+++ Data for this task +++
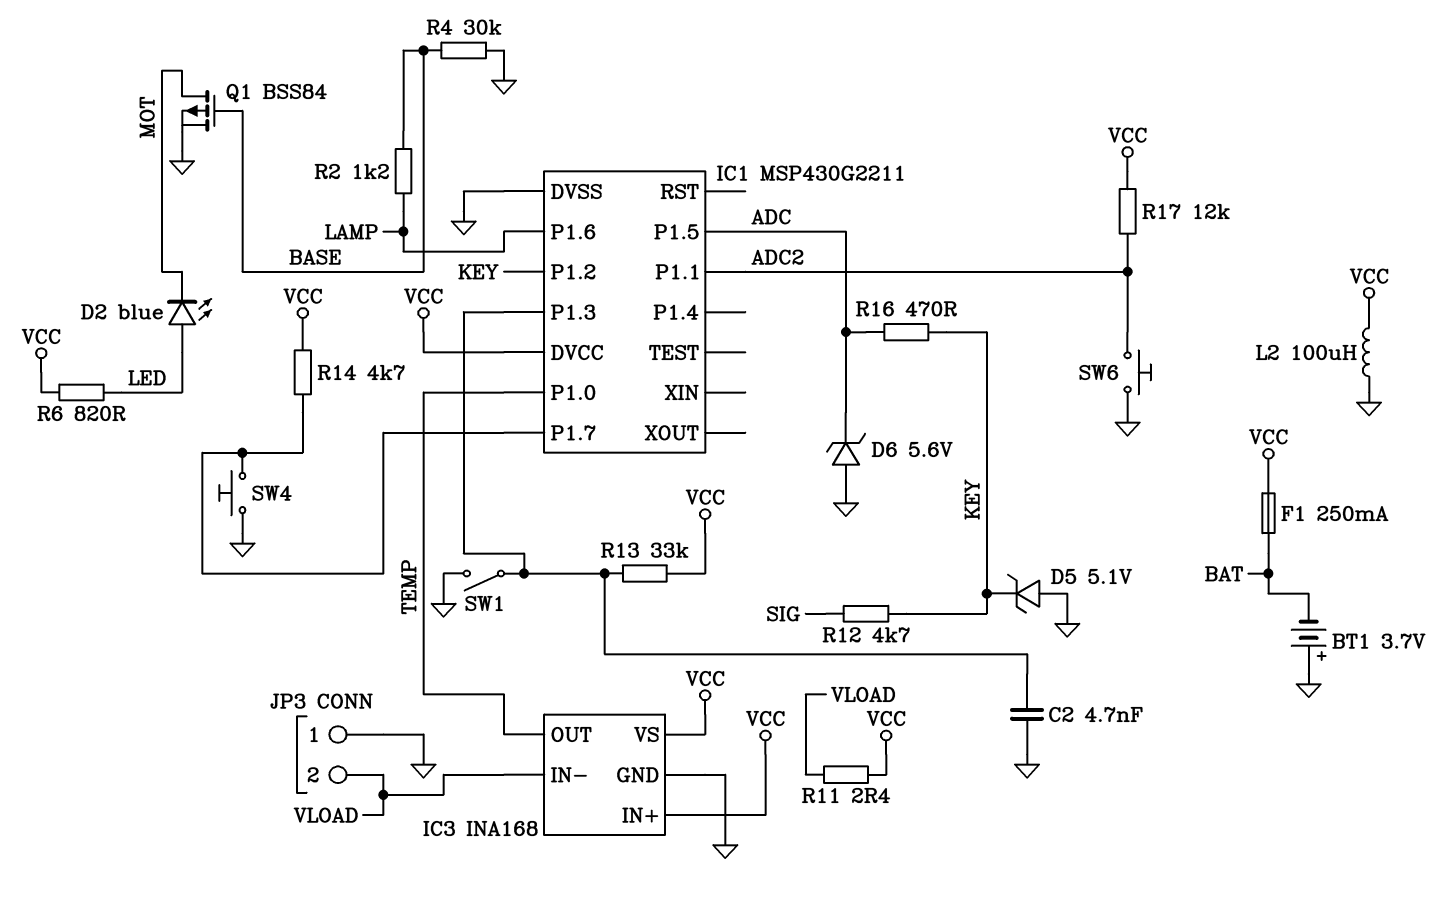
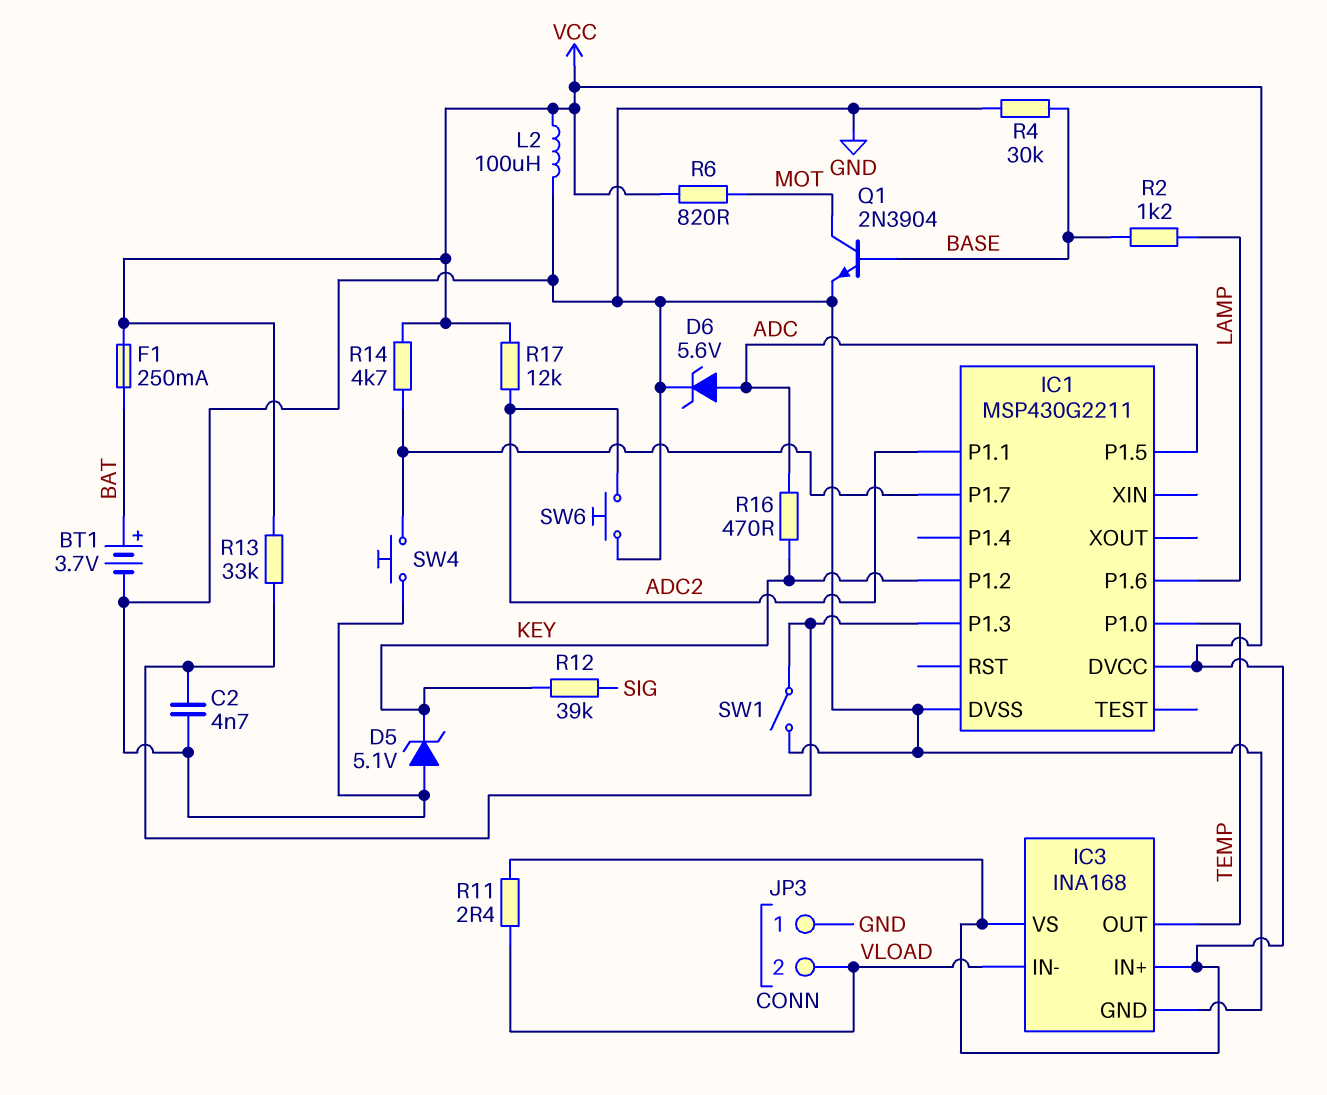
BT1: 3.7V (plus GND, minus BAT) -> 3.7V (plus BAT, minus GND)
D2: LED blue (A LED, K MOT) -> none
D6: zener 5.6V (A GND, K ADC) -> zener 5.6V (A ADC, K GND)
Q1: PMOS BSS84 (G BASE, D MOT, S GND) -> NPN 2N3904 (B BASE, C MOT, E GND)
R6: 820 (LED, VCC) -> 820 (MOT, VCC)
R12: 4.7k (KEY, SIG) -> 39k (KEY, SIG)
+++
### What needs to be done
From the first line to the last, write out the data above exactly. Omit the pictures.

### Written response
BT1: 3.7V (plus GND, minus BAT) -> 3.7V (plus BAT, minus GND)
D2: LED blue (A LED, K MOT) -> none
D6: zener 5.6V (A GND, K ADC) -> zener 5.6V (A ADC, K GND)
Q1: PMOS BSS84 (G BASE, D MOT, S GND) -> NPN 2N3904 (B BASE, C MOT, E GND)
R6: 820 (LED, VCC) -> 820 (MOT, VCC)
R12: 4.7k (KEY, SIG) -> 39k (KEY, SIG)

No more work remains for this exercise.